### Task prompt
Without omitting anything, retype the data that follows.

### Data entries
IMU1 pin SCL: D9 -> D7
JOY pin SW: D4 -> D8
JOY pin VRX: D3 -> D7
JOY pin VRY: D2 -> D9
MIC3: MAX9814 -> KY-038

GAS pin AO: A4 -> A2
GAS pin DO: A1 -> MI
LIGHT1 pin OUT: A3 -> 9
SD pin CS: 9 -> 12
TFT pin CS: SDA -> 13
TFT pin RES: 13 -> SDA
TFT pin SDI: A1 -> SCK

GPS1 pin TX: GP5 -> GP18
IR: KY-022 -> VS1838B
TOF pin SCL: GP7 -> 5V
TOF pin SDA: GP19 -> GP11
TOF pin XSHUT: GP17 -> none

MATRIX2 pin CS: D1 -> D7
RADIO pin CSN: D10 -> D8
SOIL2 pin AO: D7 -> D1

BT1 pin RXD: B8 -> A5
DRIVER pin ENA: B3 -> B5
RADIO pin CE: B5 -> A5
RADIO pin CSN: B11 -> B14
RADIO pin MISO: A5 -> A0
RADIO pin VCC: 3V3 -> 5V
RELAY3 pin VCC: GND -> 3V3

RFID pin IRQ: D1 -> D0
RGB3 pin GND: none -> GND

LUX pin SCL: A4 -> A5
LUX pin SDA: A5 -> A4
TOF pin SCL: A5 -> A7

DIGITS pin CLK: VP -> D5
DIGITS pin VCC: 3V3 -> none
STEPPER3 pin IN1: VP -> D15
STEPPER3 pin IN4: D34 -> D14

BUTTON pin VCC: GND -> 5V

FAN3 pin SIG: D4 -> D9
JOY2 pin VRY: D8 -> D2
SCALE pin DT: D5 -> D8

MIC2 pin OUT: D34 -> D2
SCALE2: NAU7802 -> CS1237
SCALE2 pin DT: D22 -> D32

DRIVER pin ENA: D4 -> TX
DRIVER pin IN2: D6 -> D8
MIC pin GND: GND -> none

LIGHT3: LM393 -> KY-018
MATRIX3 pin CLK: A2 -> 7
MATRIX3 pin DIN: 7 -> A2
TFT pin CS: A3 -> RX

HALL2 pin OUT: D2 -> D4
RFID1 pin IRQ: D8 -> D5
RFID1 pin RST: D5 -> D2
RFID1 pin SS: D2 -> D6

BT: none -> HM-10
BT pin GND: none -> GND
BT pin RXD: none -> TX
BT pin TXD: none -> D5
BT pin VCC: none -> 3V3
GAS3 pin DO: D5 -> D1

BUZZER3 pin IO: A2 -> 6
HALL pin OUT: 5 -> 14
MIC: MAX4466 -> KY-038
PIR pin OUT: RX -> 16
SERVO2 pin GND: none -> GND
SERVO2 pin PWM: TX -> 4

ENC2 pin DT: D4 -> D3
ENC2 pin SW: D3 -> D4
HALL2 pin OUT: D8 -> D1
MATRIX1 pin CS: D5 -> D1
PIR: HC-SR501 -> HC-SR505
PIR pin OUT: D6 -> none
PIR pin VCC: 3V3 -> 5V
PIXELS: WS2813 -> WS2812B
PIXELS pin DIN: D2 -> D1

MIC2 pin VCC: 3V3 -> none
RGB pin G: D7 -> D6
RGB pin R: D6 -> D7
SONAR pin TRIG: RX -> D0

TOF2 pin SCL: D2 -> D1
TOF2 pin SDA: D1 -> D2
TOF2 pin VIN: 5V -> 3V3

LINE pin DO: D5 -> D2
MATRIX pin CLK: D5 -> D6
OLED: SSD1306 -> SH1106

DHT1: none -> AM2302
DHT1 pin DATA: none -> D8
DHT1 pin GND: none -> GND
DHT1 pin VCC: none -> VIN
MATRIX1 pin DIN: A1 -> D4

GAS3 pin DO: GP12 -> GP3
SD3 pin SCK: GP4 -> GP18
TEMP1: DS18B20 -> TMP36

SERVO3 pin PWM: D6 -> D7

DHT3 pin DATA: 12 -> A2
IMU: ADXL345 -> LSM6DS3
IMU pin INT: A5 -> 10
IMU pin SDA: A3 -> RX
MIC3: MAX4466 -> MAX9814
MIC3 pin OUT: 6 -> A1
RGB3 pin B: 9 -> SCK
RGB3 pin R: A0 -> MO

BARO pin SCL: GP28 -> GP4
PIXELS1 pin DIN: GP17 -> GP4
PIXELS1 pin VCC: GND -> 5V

### Answer section
IMU1 pin SCL: D9 -> D7
JOY pin SW: D4 -> D8
JOY pin VRX: D3 -> D7
JOY pin VRY: D2 -> D9
MIC3: MAX9814 -> KY-038

GAS pin AO: A4 -> A2
GAS pin DO: A1 -> MI
LIGHT1 pin OUT: A3 -> 9
SD pin CS: 9 -> 12
TFT pin CS: SDA -> 13
TFT pin RES: 13 -> SDA
TFT pin SDI: A1 -> SCK

GPS1 pin TX: GP5 -> GP18
IR: KY-022 -> VS1838B
TOF pin SCL: GP7 -> 5V
TOF pin SDA: GP19 -> GP11
TOF pin XSHUT: GP17 -> none

MATRIX2 pin CS: D1 -> D7
RADIO pin CSN: D10 -> D8
SOIL2 pin AO: D7 -> D1

BT1 pin RXD: B8 -> A5
DRIVER pin ENA: B3 -> B5
RADIO pin CE: B5 -> A5
RADIO pin CSN: B11 -> B14
RADIO pin MISO: A5 -> A0
RADIO pin VCC: 3V3 -> 5V
RELAY3 pin VCC: GND -> 3V3

RFID pin IRQ: D1 -> D0
RGB3 pin GND: none -> GND

LUX pin SCL: A4 -> A5
LUX pin SDA: A5 -> A4
TOF pin SCL: A5 -> A7

DIGITS pin CLK: VP -> D5
DIGITS pin VCC: 3V3 -> none
STEPPER3 pin IN1: VP -> D15
STEPPER3 pin IN4: D34 -> D14

BUTTON pin VCC: GND -> 5V

FAN3 pin SIG: D4 -> D9
JOY2 pin VRY: D8 -> D2
SCALE pin DT: D5 -> D8

MIC2 pin OUT: D34 -> D2
SCALE2: NAU7802 -> CS1237
SCALE2 pin DT: D22 -> D32

DRIVER pin ENA: D4 -> TX
DRIVER pin IN2: D6 -> D8
MIC pin GND: GND -> none

LIGHT3: LM393 -> KY-018
MATRIX3 pin CLK: A2 -> 7
MATRIX3 pin DIN: 7 -> A2
TFT pin CS: A3 -> RX

HALL2 pin OUT: D2 -> D4
RFID1 pin IRQ: D8 -> D5
RFID1 pin RST: D5 -> D2
RFID1 pin SS: D2 -> D6

BT: none -> HM-10
BT pin GND: none -> GND
BT pin RXD: none -> TX
BT pin TXD: none -> D5
BT pin VCC: none -> 3V3
GAS3 pin DO: D5 -> D1

BUZZER3 pin IO: A2 -> 6
HALL pin OUT: 5 -> 14
MIC: MAX4466 -> KY-038
PIR pin OUT: RX -> 16
SERVO2 pin GND: none -> GND
SERVO2 pin PWM: TX -> 4

ENC2 pin DT: D4 -> D3
ENC2 pin SW: D3 -> D4
HALL2 pin OUT: D8 -> D1
MATRIX1 pin CS: D5 -> D1
PIR: HC-SR501 -> HC-SR505
PIR pin OUT: D6 -> none
PIR pin VCC: 3V3 -> 5V
PIXELS: WS2813 -> WS2812B
PIXELS pin DIN: D2 -> D1

MIC2 pin VCC: 3V3 -> none
RGB pin G: D7 -> D6
RGB pin R: D6 -> D7
SONAR pin TRIG: RX -> D0

TOF2 pin SCL: D2 -> D1
TOF2 pin SDA: D1 -> D2
TOF2 pin VIN: 5V -> 3V3

LINE pin DO: D5 -> D2
MATRIX pin CLK: D5 -> D6
OLED: SSD1306 -> SH1106

DHT1: none -> AM2302
DHT1 pin DATA: none -> D8
DHT1 pin GND: none -> GND
DHT1 pin VCC: none -> VIN
MATRIX1 pin DIN: A1 -> D4

GAS3 pin DO: GP12 -> GP3
SD3 pin SCK: GP4 -> GP18
TEMP1: DS18B20 -> TMP36

SERVO3 pin PWM: D6 -> D7

DHT3 pin DATA: 12 -> A2
IMU: ADXL345 -> LSM6DS3
IMU pin INT: A5 -> 10
IMU pin SDA: A3 -> RX
MIC3: MAX4466 -> MAX9814
MIC3 pin OUT: 6 -> A1
RGB3 pin B: 9 -> SCK
RGB3 pin R: A0 -> MO

BARO pin SCL: GP28 -> GP4
PIXELS1 pin DIN: GP17 -> GP4
PIXELS1 pin VCC: GND -> 5V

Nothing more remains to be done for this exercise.